### DATA UNDER STUDY
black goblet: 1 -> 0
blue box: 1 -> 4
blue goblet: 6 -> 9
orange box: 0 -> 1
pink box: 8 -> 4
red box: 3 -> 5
...
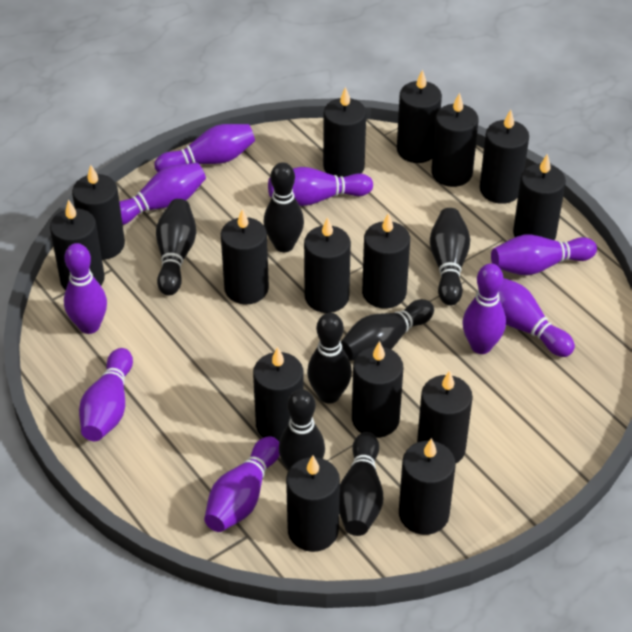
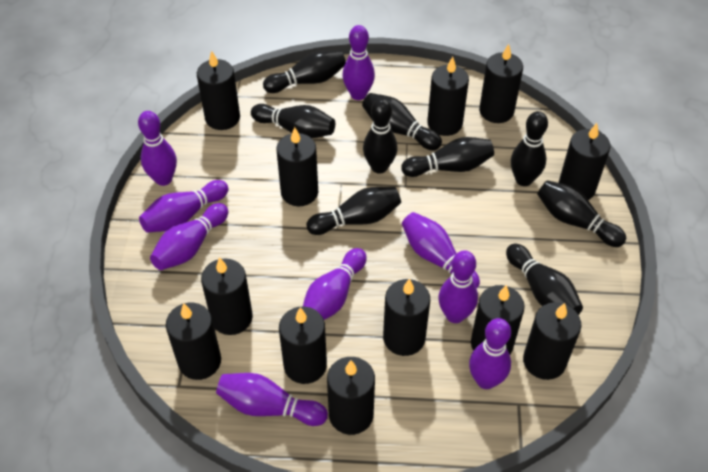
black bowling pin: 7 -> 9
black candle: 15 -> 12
==
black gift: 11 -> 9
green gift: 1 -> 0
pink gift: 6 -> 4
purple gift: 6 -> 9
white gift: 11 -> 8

### ABOUT THIS EXERCISE
The required answer is each line of the entries containing the string "gift".

### YOUR SOLUTION
black gift: 11 -> 9
green gift: 1 -> 0
pink gift: 6 -> 4
purple gift: 6 -> 9
white gift: 11 -> 8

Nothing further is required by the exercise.